> **PROMPT**
Include in the reply only the lines from the start of the data below through the line containing "none -> tan tile H8 level 1", reproduced exactly and with no pictures.
DATA section start
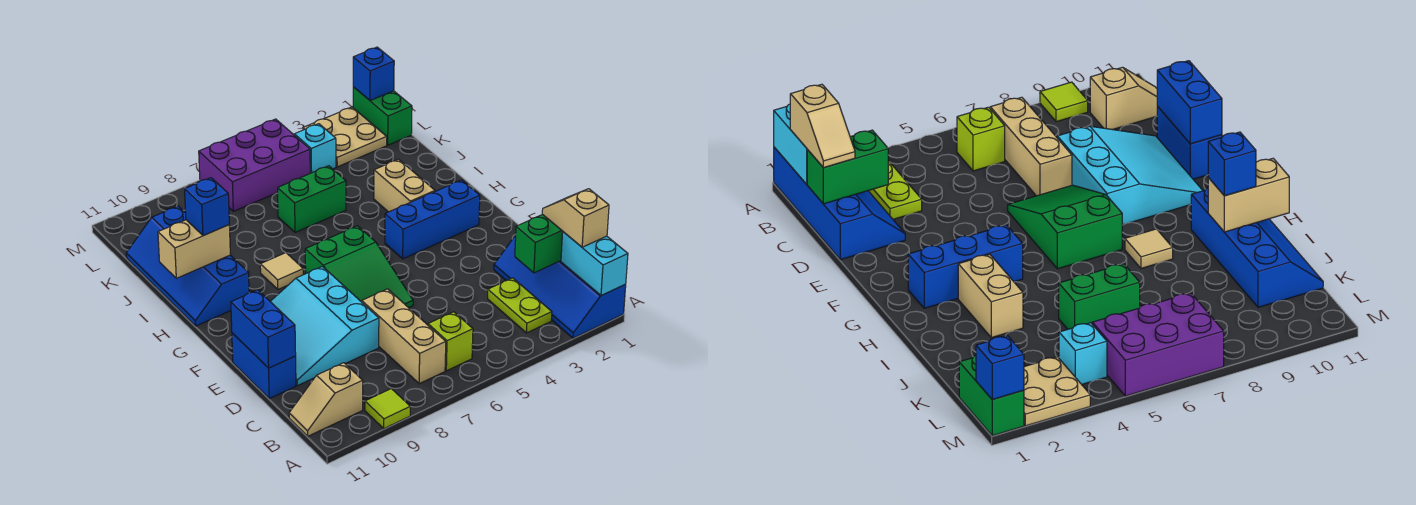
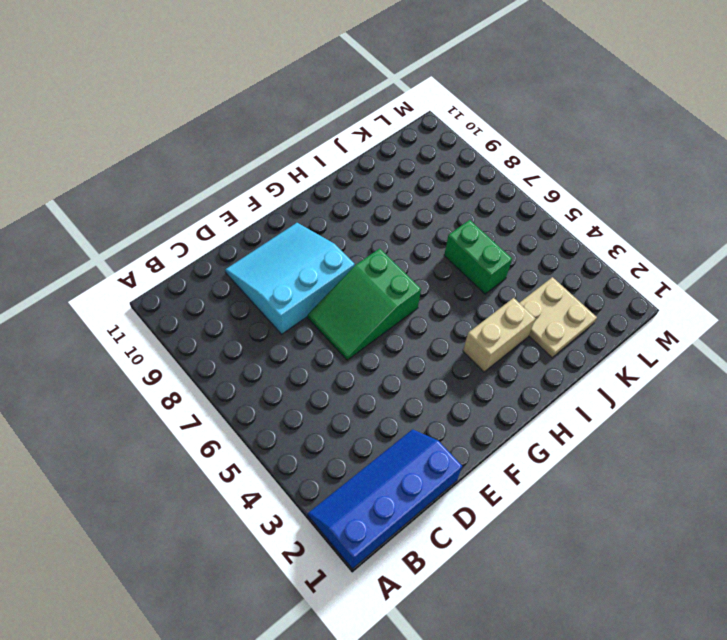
tan plate J2:K3 level 1 -> tan plate L2:M3 level 1
none -> lime tile A9 level 1
none -> lime plate B3:C3 level 1
none -> lime brick B6 level 1

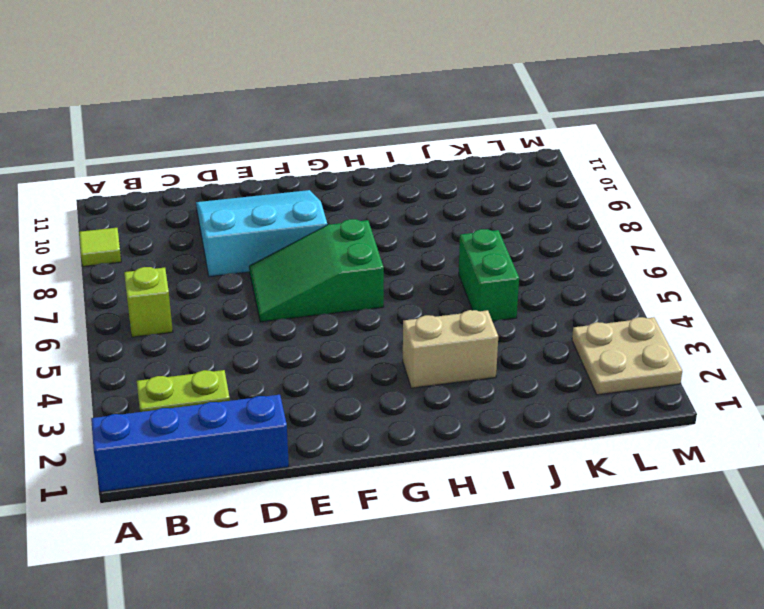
none -> tan brick B7:D7 level 1
none -> tan slope B10:B11 level 1 top 10
none -> blue brick D11:E11 level 1

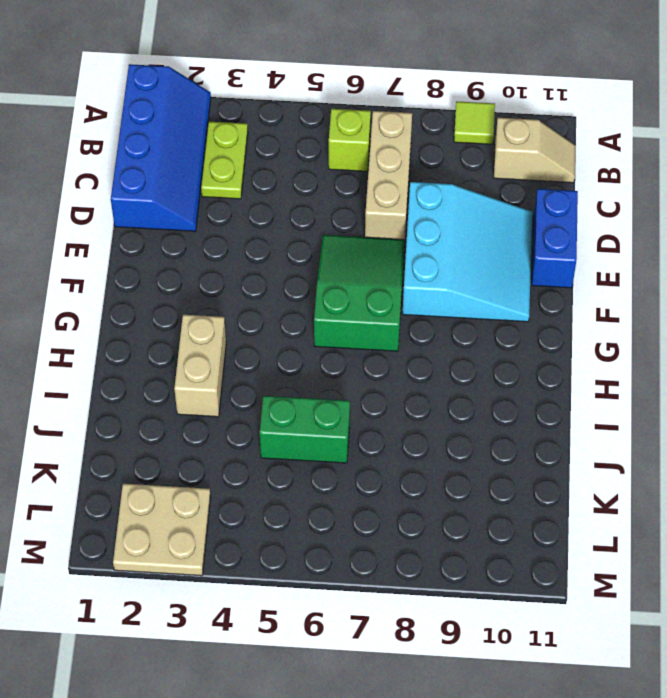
none -> blue brick G2:G4 level 1
none -> tan tile H8 level 1
none -> blue slope H10:K11 level 1 top 10

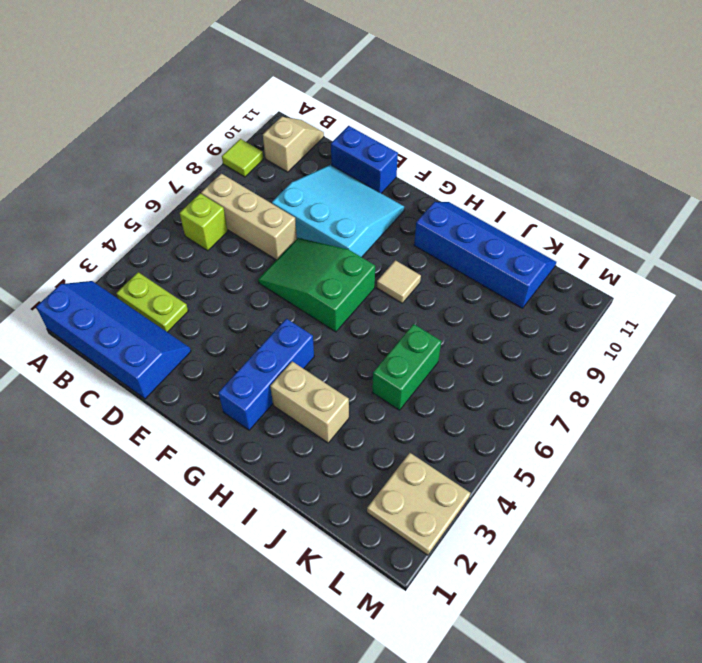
none -> green brick L1:M1 level 1
none -> cyan brick L4 level 1
none -> purple brick L5:M7 level 1

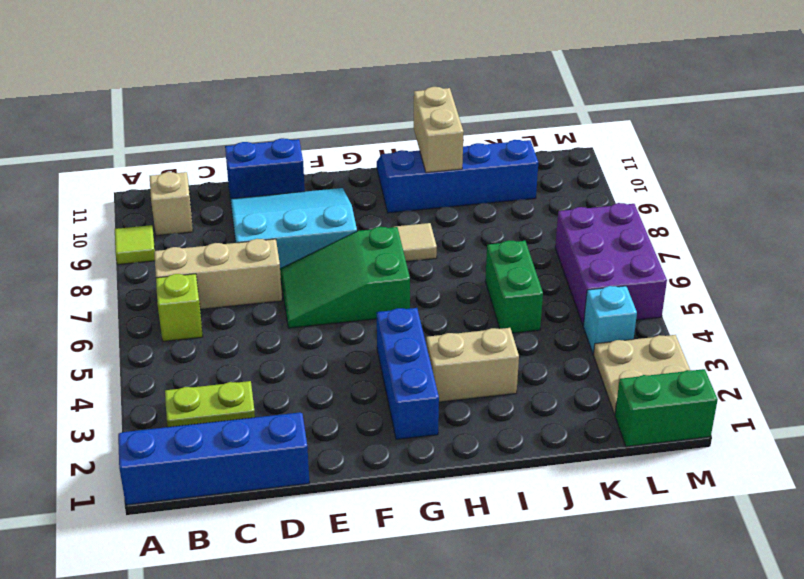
none -> cyan brick A1:B1 level 2
none -> green brick C1:C2 level 2
none -> blue brick D11:E11 level 2

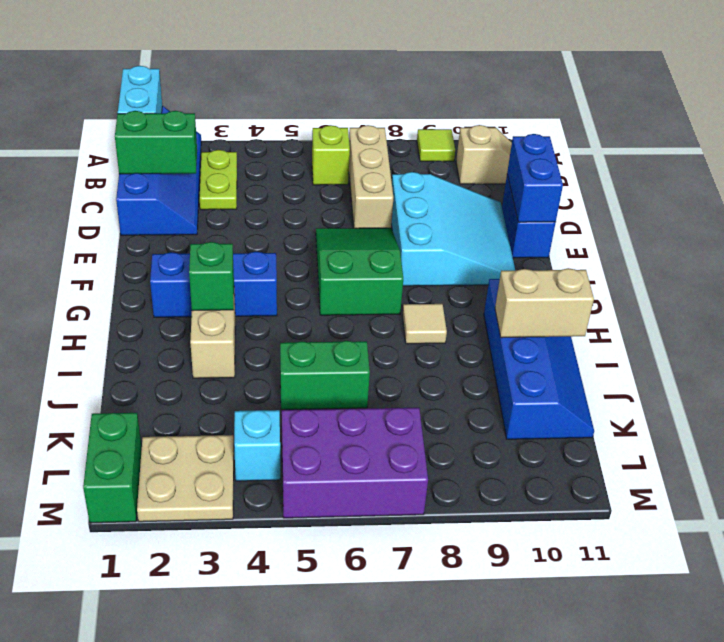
green brick H3 level 2 -> none
none -> blue brick M1 level 2
none -> tan slope B1:C1 level 3 top B
none -> blue brick I10 level 3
DATA section end
> **ANSWER SPACE**
tan plate J2:K3 level 1 -> tan plate L2:M3 level 1
none -> lime tile A9 level 1
none -> lime plate B3:C3 level 1
none -> lime brick B6 level 1

none -> tan brick B7:D7 level 1
none -> tan slope B10:B11 level 1 top 10
none -> blue brick D11:E11 level 1

none -> blue brick G2:G4 level 1
none -> tan tile H8 level 1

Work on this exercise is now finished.